** Collected material follows **

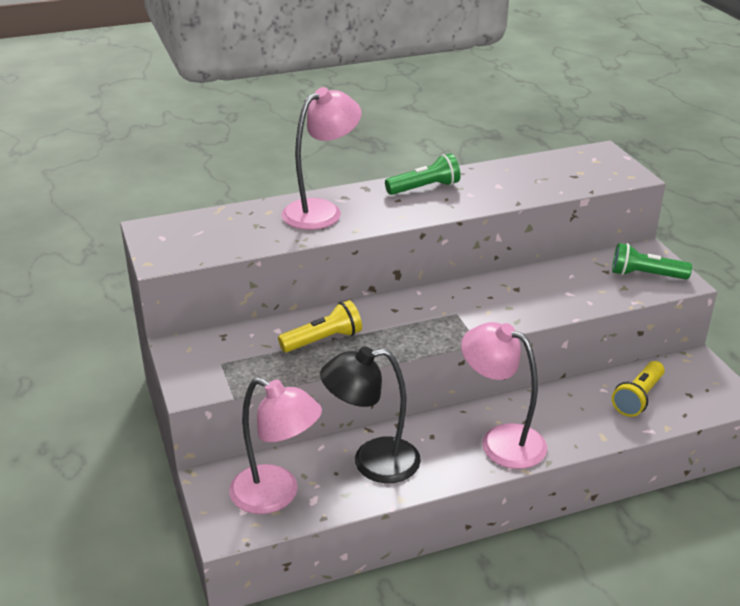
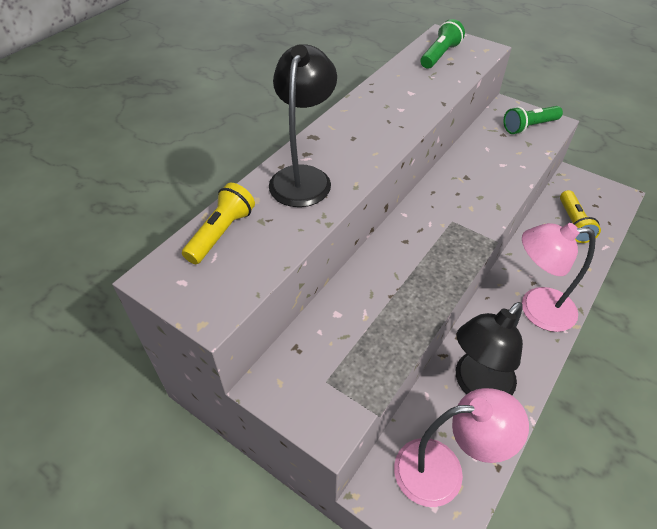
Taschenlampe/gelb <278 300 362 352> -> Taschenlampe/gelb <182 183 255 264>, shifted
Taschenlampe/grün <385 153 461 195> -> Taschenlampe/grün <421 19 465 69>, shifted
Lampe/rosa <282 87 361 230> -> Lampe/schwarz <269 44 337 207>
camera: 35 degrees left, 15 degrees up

** End of Collected material **

• **The problem**: Restate word for word each line of the data from the one with "Lampe/rosa <282 87" to the last, keeping both ends.

• **Final answer**:
Lampe/rosa <282 87 361 230> -> Lampe/schwarz <269 44 337 207>
camera: 35 degrees left, 15 degrees up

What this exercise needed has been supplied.